→ **Problem statement**: Would you please output the lines from the one holding "(555, 525) = (846, 300): pink" to the end of the entries, exactly and with no others?

[Source records]
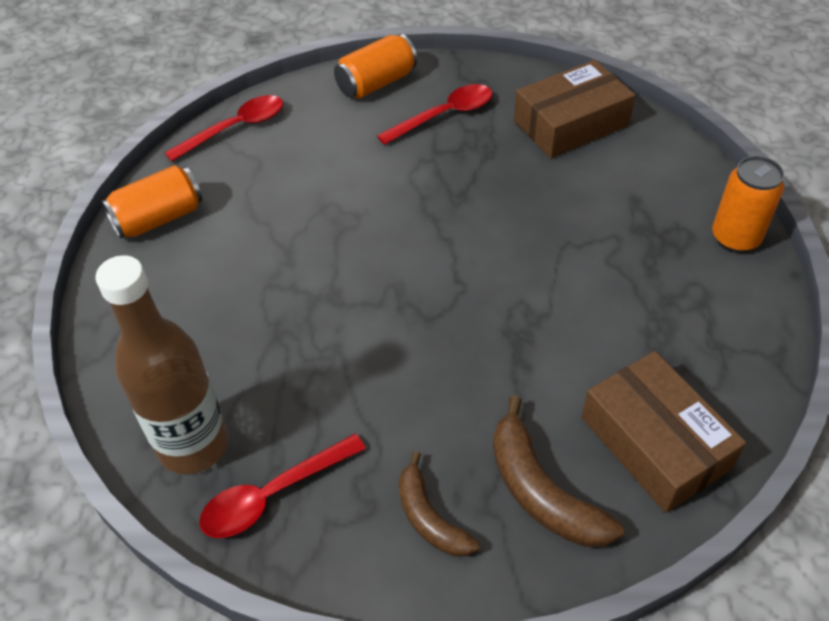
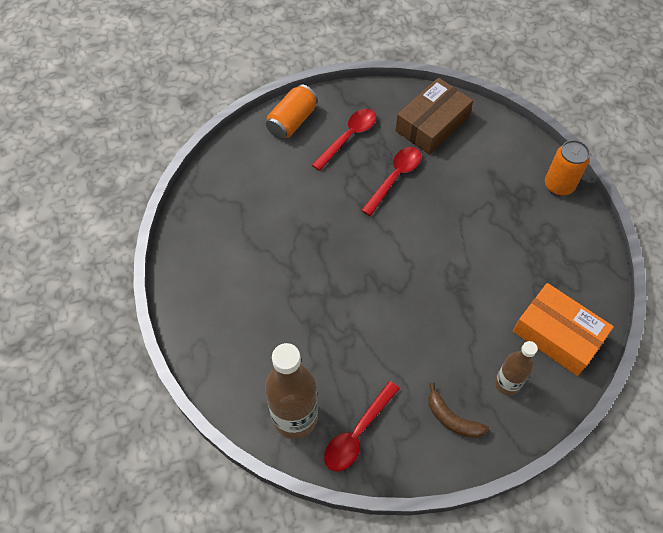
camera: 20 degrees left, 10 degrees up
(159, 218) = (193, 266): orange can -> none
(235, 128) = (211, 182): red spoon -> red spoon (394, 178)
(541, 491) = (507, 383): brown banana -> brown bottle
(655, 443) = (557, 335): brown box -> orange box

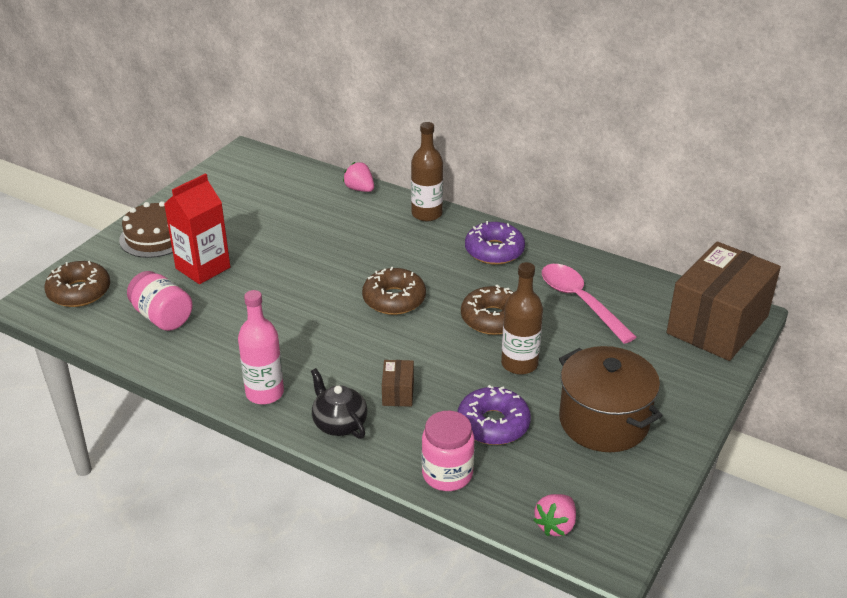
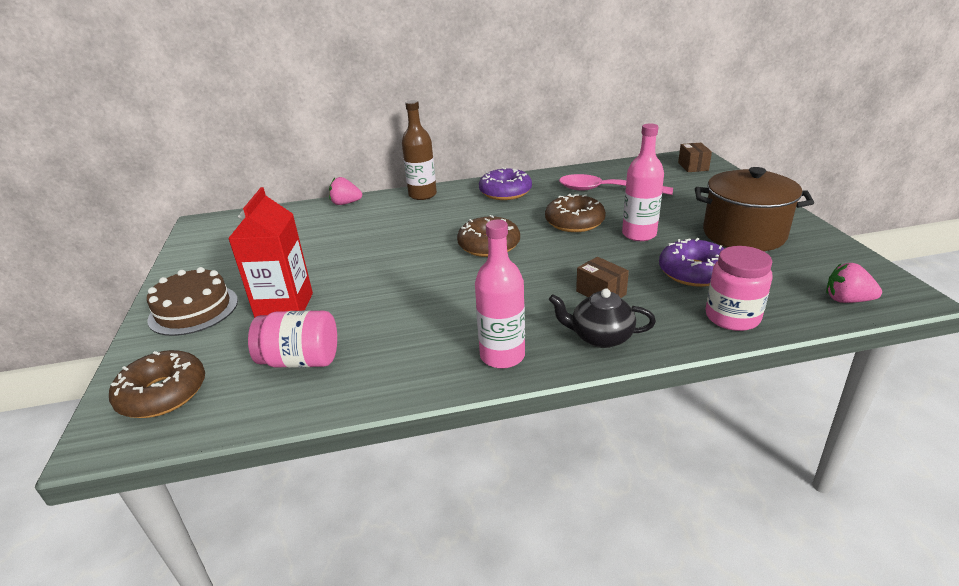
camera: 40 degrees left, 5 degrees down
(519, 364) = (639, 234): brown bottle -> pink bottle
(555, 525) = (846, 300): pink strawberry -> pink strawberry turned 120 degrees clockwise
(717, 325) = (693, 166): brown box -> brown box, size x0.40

→ **Final answer**:
(555, 525) = (846, 300): pink strawberry -> pink strawberry turned 120 degrees clockwise
(717, 325) = (693, 166): brown box -> brown box, size x0.40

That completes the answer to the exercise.